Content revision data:
------------
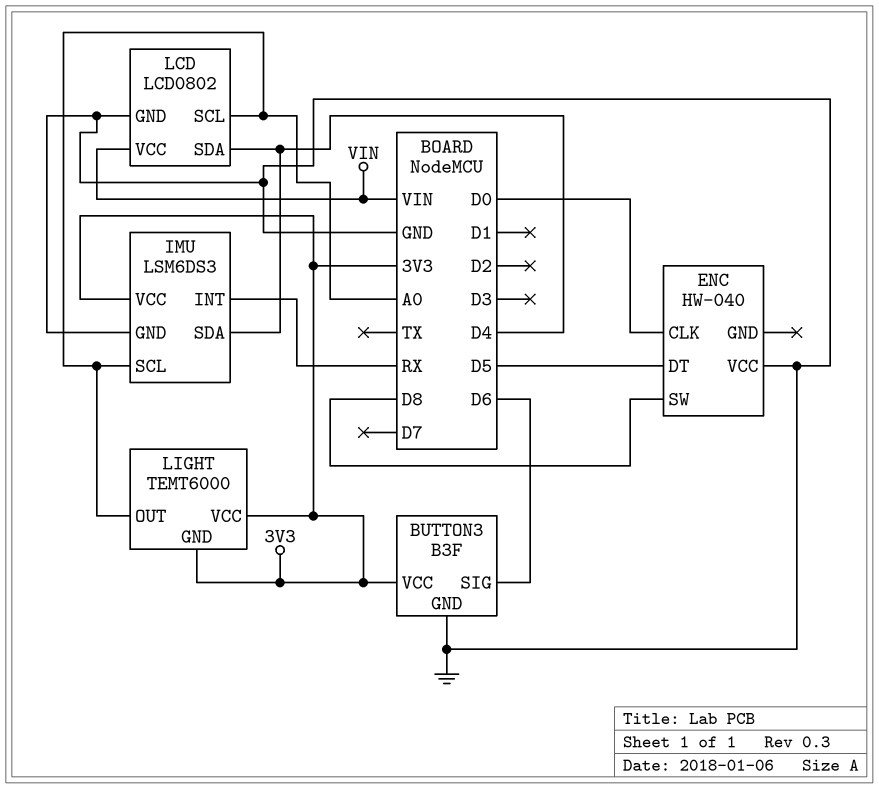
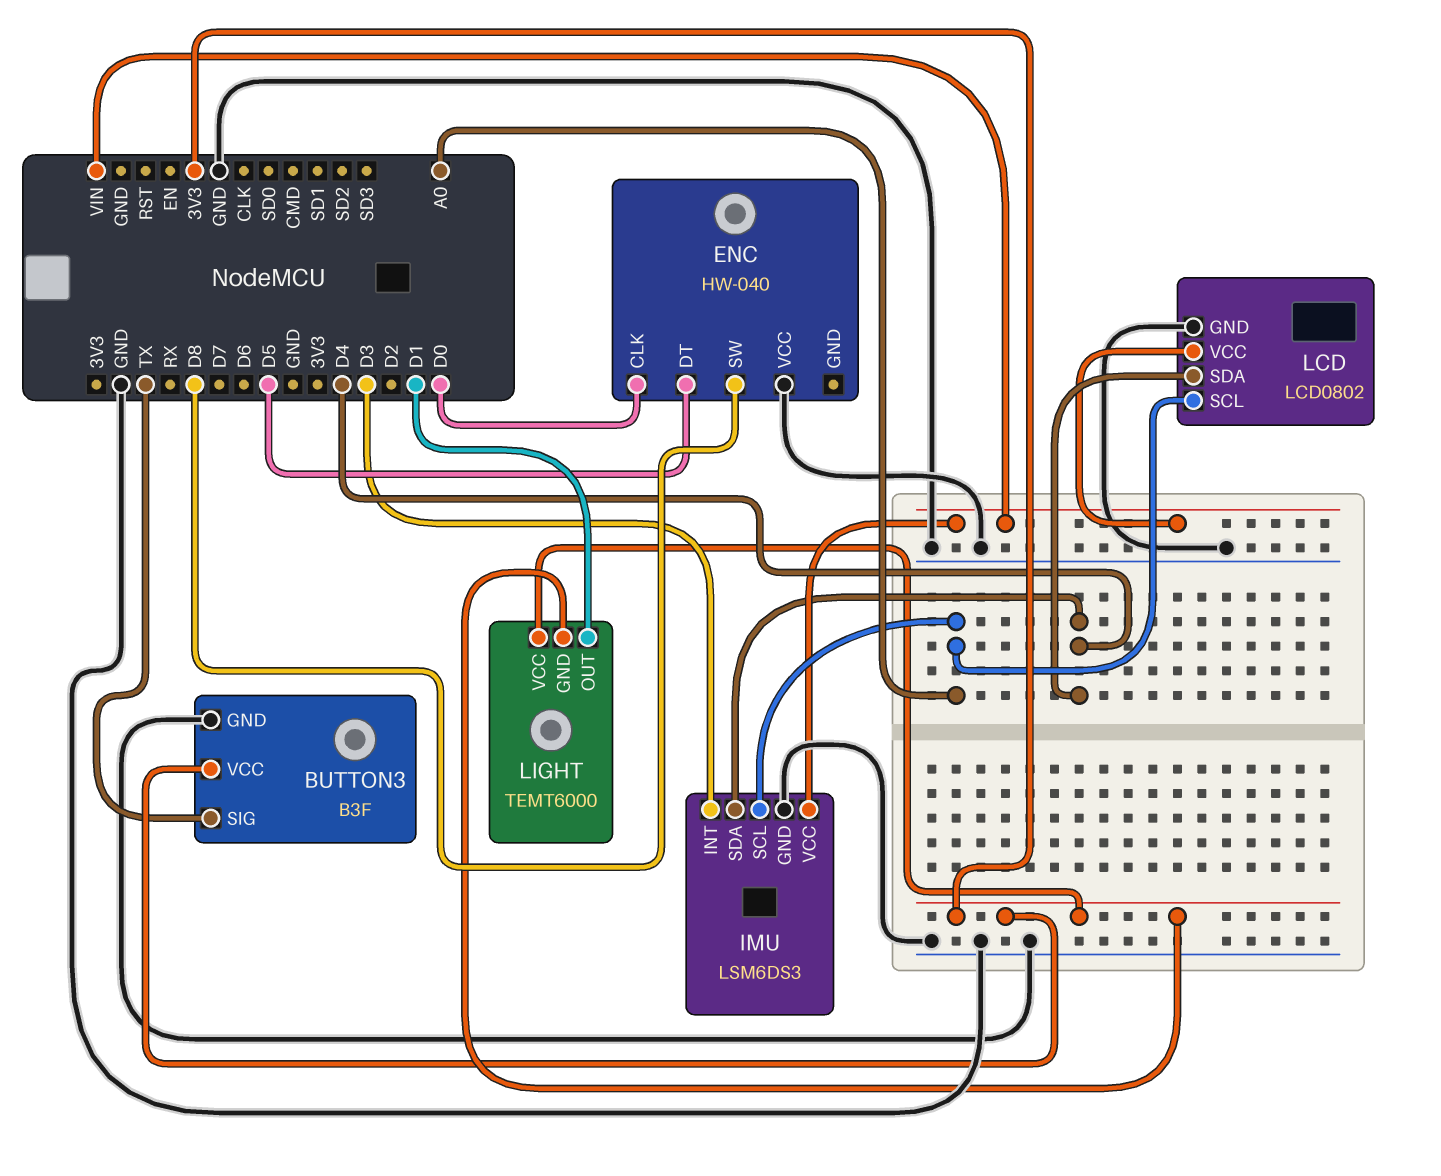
BUTTON3 pin SIG: D6 -> TX
IMU pin INT: RX -> D3
IMU pin VCC: 3V3 -> VIN
LIGHT pin OUT: A0 -> D1

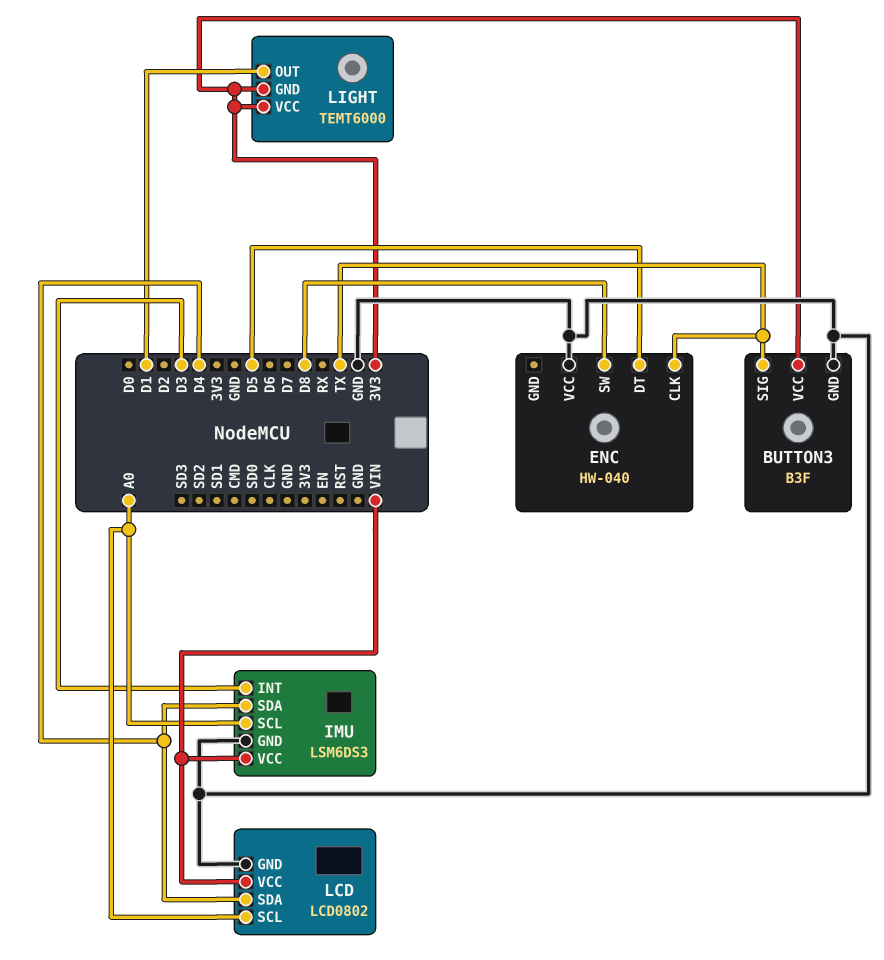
ENC pin CLK: D0 -> TX

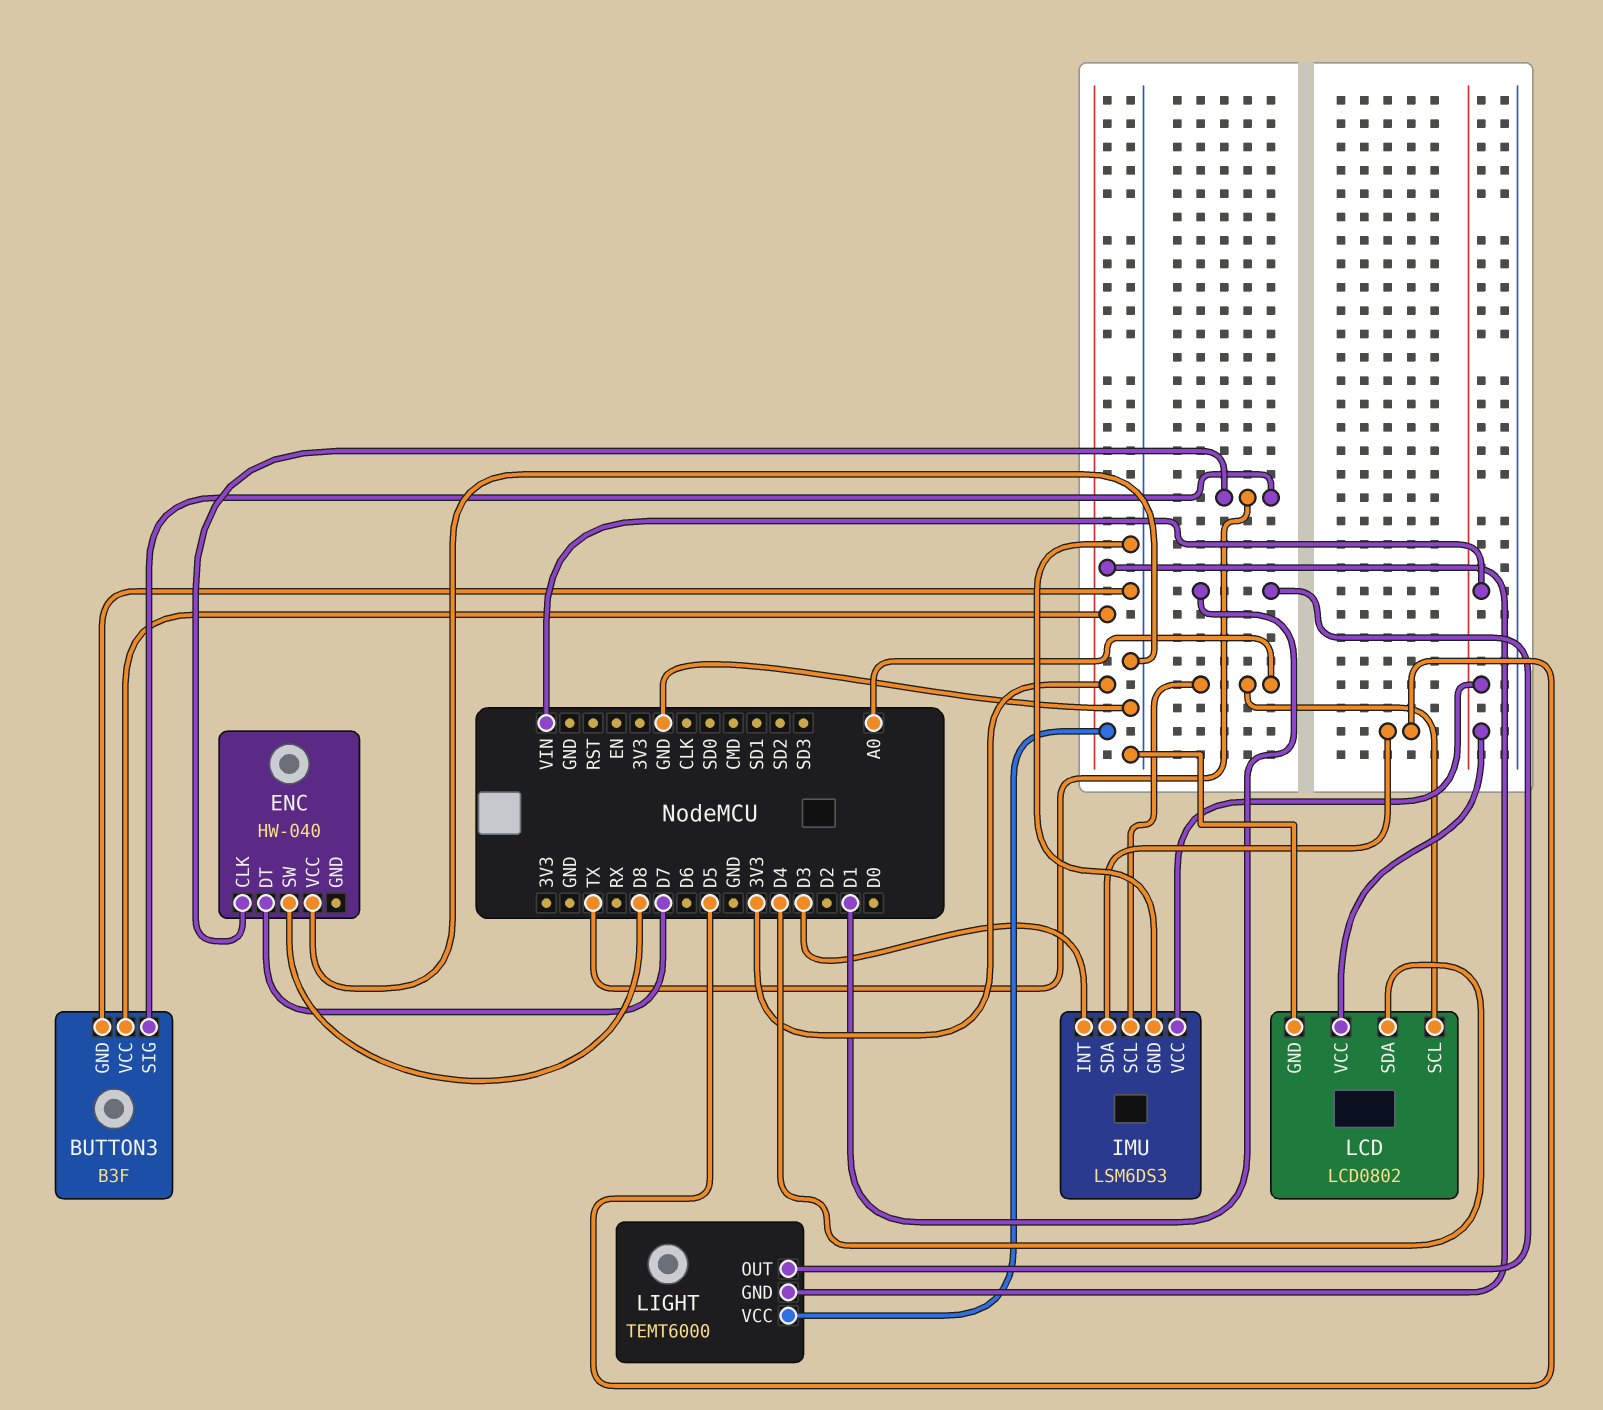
ENC pin DT: D5 -> D7
IMU pin SDA: D4 -> D5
------------
__DIRECTIONS FOR THIS TASK__:
Return exactly the lines from the line with "IMU pin INT: RX -> D3" through the last line of the data above, both included; pictures do not go in the answer.

__ANSWER BOX__:
IMU pin INT: RX -> D3
IMU pin VCC: 3V3 -> VIN
LIGHT pin OUT: A0 -> D1

ENC pin CLK: D0 -> TX

ENC pin DT: D5 -> D7
IMU pin SDA: D4 -> D5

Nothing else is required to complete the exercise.